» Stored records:

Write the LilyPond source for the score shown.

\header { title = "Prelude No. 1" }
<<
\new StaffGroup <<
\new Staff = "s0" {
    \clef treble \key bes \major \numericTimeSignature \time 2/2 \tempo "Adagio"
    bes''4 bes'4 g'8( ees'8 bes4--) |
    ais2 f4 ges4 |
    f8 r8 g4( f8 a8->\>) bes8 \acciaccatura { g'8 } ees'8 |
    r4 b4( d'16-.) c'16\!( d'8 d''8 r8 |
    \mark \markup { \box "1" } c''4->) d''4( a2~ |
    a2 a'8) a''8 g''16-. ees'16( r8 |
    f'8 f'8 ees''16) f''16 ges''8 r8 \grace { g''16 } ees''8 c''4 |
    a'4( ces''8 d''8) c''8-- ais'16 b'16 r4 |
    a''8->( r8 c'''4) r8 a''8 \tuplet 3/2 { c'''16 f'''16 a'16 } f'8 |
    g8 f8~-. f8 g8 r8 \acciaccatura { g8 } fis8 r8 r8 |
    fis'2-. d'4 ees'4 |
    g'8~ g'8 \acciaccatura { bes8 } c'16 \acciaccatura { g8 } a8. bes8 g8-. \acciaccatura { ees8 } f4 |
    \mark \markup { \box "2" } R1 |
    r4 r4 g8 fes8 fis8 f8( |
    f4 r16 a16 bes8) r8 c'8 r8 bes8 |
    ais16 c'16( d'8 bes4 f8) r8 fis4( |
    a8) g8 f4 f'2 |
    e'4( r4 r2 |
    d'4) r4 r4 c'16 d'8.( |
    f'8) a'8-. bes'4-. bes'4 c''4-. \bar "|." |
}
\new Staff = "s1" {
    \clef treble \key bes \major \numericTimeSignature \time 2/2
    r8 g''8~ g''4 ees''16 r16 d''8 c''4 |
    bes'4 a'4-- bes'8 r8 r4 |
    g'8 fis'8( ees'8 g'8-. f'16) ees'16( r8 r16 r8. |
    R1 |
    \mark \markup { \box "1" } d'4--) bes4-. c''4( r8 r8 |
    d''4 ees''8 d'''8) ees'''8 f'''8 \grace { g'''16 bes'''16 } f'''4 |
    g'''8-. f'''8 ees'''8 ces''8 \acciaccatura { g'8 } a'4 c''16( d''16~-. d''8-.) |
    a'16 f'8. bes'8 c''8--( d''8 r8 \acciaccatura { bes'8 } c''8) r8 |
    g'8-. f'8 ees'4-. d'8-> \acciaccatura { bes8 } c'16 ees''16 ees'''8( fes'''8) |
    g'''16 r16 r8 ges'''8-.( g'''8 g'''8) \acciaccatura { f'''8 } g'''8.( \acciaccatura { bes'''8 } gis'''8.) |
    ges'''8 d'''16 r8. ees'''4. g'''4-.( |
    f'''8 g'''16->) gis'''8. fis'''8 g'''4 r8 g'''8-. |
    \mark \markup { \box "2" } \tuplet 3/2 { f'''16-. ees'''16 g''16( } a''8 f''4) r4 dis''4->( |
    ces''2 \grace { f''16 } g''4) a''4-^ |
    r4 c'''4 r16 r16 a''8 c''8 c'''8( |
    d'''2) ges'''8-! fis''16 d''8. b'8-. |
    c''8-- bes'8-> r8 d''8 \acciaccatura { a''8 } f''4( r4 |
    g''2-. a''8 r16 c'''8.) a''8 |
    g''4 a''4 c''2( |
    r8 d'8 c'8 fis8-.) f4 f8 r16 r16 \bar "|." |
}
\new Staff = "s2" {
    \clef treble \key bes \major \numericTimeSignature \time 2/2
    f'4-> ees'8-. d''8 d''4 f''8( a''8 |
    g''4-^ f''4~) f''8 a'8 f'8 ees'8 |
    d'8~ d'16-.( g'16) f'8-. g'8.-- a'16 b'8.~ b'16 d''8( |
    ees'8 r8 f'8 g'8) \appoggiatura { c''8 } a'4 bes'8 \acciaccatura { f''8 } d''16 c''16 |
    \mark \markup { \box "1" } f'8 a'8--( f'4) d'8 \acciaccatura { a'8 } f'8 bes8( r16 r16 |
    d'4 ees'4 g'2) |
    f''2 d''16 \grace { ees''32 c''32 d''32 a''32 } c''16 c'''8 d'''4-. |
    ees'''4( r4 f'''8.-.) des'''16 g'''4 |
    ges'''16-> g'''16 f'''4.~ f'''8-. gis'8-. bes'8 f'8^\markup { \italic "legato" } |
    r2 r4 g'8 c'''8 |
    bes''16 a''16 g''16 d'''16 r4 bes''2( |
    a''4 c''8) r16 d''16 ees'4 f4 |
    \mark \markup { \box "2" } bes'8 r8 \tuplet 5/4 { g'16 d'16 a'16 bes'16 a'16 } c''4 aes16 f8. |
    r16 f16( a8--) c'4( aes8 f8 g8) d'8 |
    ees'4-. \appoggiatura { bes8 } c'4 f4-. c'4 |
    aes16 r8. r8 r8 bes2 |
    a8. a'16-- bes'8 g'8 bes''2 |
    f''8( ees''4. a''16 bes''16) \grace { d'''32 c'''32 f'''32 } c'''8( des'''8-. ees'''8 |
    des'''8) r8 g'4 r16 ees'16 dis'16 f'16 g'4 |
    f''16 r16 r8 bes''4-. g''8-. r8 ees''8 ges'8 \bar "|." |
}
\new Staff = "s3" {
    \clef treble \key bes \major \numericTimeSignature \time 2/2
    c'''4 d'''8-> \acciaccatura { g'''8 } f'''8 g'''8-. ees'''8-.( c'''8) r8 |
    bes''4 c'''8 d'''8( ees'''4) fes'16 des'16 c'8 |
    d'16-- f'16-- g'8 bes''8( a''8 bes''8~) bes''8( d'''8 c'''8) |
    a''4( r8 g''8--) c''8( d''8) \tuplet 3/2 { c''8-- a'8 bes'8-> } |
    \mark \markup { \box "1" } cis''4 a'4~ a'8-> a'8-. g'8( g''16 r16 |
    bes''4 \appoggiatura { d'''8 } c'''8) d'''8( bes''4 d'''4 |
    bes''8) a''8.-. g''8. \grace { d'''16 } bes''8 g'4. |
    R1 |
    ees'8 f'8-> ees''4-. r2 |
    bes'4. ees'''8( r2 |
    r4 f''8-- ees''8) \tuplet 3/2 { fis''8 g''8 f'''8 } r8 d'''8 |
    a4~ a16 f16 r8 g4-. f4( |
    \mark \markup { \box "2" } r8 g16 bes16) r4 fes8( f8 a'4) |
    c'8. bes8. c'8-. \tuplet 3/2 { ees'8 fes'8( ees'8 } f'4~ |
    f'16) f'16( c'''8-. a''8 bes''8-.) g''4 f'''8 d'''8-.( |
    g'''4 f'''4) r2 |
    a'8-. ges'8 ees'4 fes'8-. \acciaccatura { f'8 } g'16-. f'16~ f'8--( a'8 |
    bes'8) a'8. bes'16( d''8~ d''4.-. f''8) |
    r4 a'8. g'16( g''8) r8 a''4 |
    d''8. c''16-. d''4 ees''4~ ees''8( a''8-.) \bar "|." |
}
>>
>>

» Brief:
How many lines of the listing above contain the string "markup", with case counting? Reply with the number alone.

» Expected answer:
9